Exercise: Look below for the line containing "C8: 220nF (W3, W13) -> 220nF (+9V, W13)". Write out that line and the rest through the last one, exactly as they appear, but without pictures.

(Structured diff data)
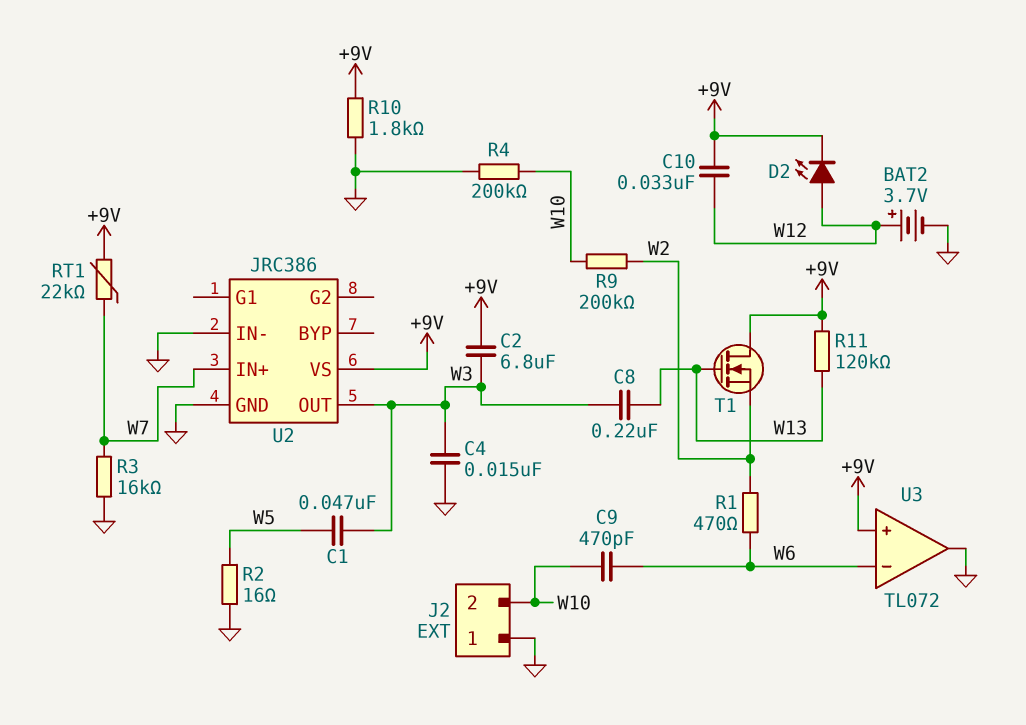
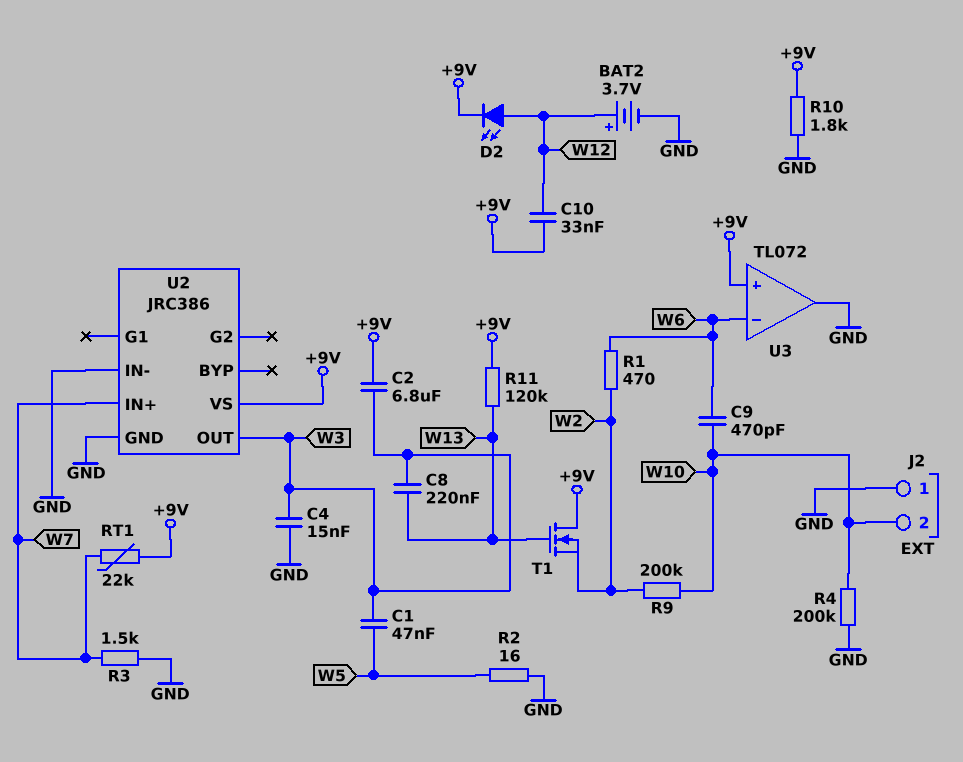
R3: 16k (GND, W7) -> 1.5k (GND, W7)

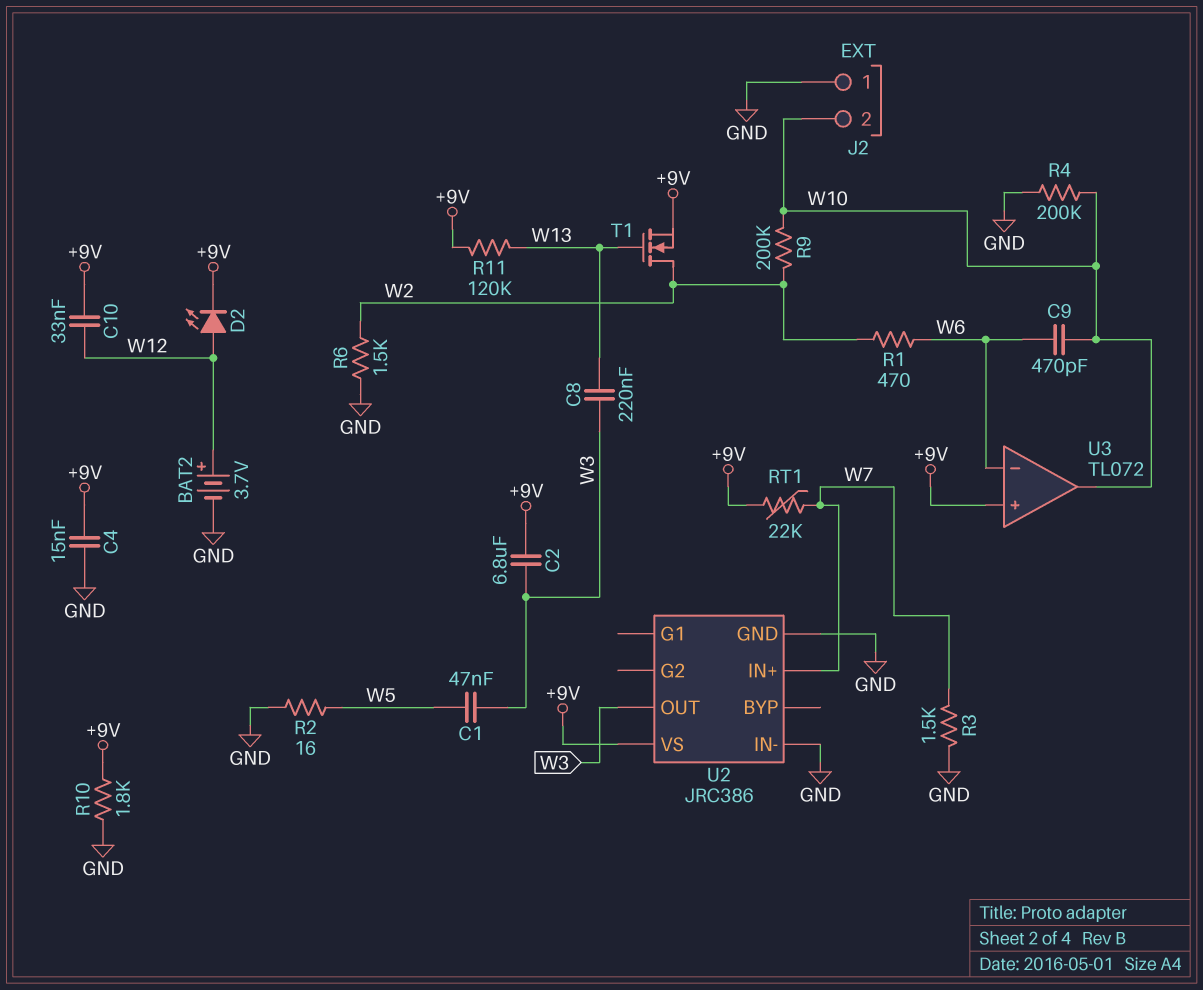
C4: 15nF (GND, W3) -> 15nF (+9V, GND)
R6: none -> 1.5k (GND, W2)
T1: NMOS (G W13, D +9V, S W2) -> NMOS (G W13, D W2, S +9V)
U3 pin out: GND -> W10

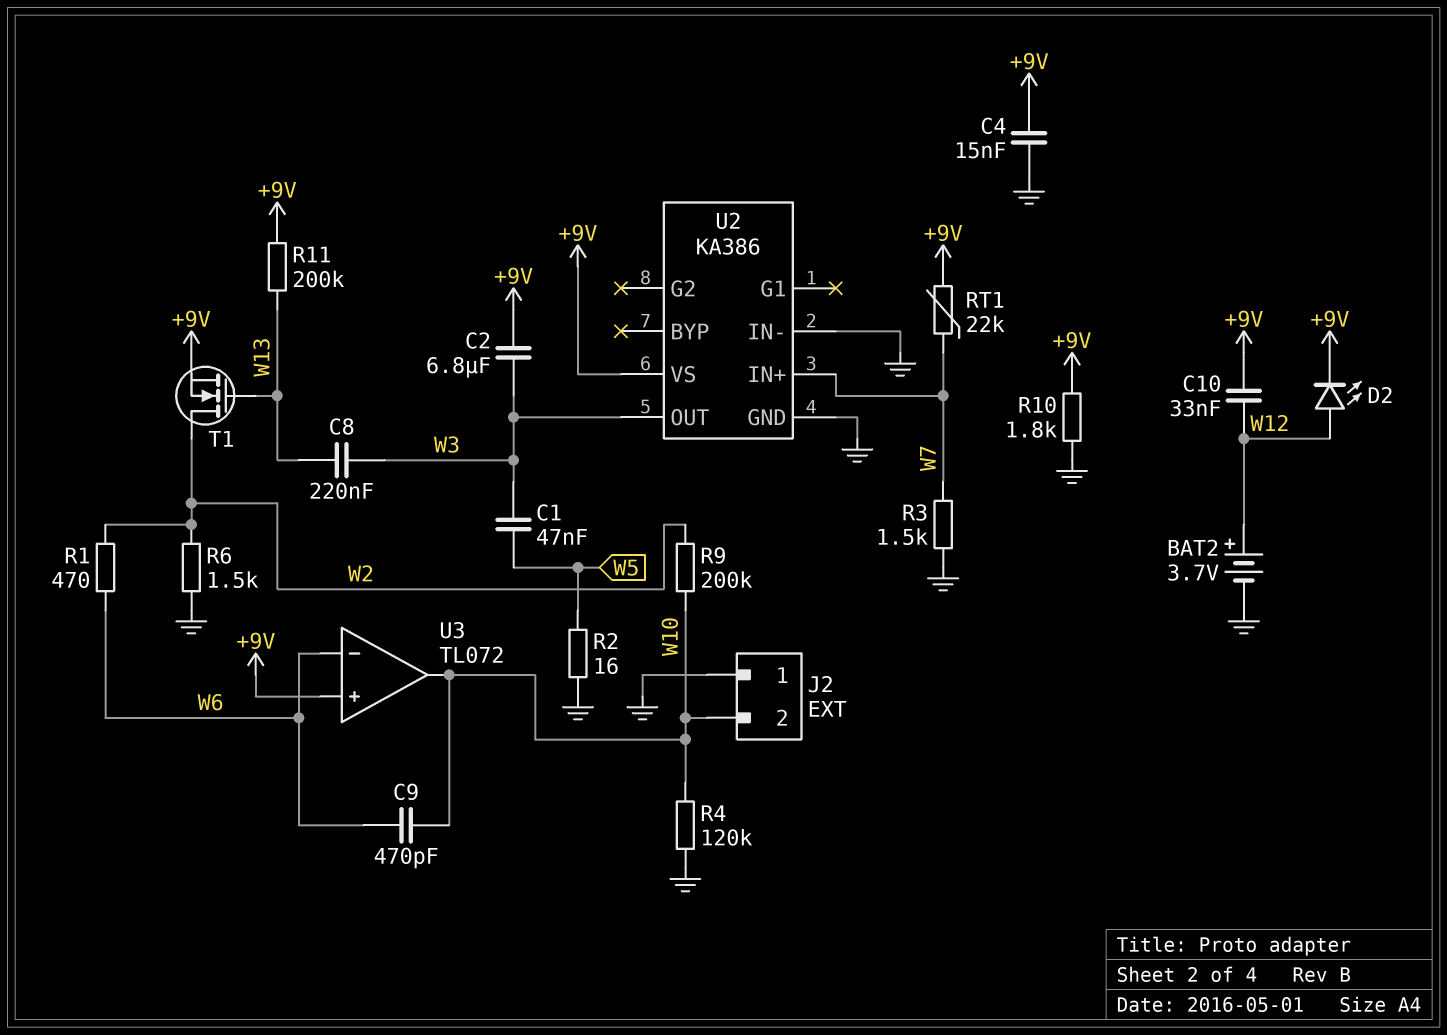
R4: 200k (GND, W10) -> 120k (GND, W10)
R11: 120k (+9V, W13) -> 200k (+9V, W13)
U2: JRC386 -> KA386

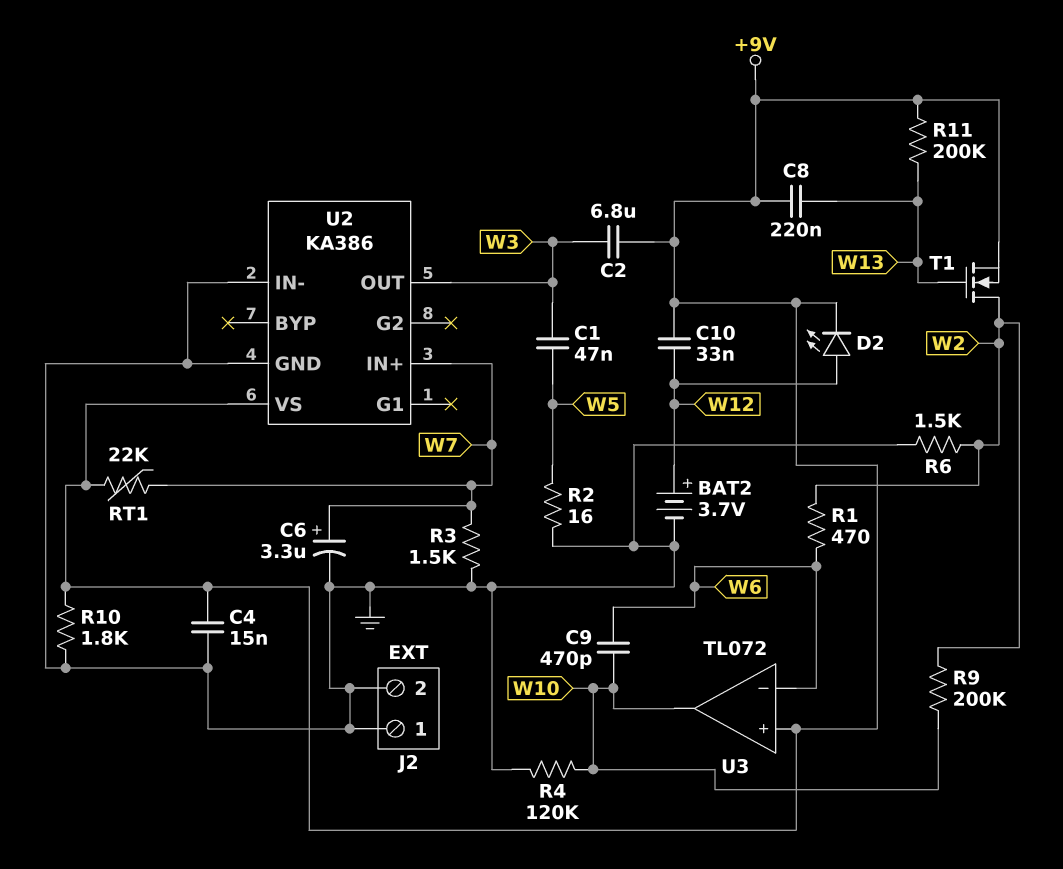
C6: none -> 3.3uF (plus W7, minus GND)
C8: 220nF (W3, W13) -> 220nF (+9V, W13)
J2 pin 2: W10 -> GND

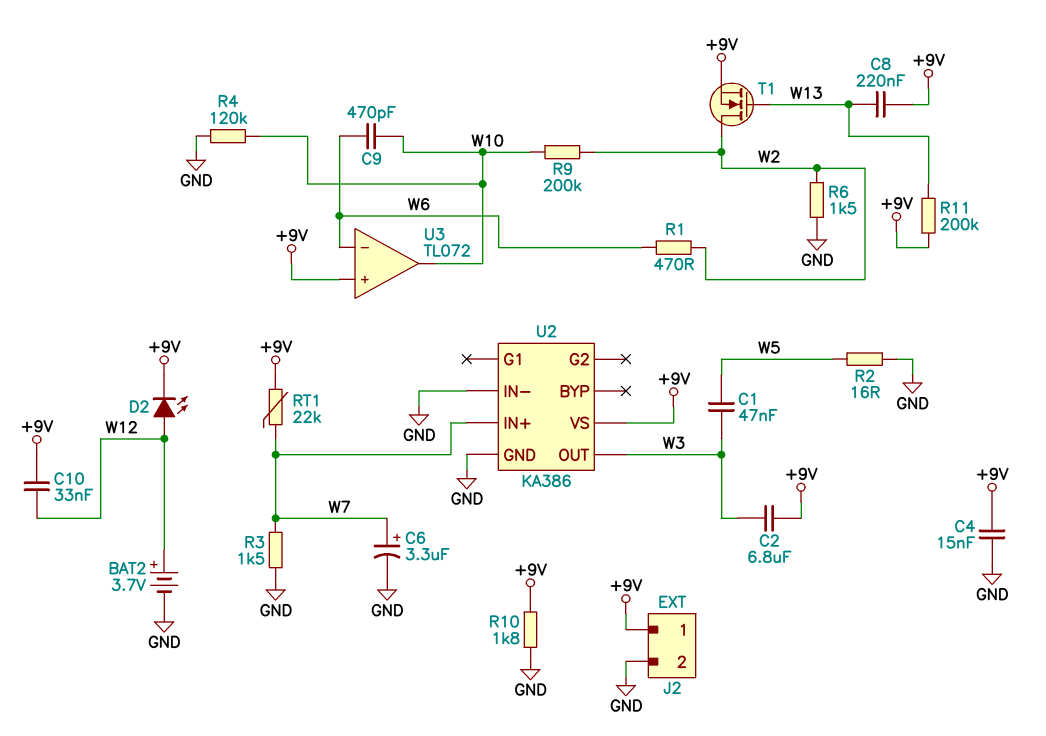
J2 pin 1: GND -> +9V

Finished task:
C8: 220nF (W3, W13) -> 220nF (+9V, W13)
J2 pin 2: W10 -> GND

J2 pin 1: GND -> +9V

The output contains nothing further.